§ TASK:
Give back exactly the lines of the material below, starting with the line with "(745, 235) = (644, 363): red cake -> none" and going on through the line with "(780, 327) = (645, 448): none -> orange star".

§ EXTRACTED DATA:

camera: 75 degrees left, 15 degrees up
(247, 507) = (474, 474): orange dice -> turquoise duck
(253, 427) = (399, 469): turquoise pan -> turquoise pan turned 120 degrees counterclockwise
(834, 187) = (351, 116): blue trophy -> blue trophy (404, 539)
...
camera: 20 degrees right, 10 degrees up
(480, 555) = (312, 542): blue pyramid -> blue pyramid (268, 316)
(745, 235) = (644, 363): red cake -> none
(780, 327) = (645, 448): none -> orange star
...
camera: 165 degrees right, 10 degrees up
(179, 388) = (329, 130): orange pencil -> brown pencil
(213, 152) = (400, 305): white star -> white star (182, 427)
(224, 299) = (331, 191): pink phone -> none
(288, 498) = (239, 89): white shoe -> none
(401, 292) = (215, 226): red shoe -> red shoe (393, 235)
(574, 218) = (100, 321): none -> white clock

§ ANSWER SECTION:
(745, 235) = (644, 363): red cake -> none
(780, 327) = (645, 448): none -> orange star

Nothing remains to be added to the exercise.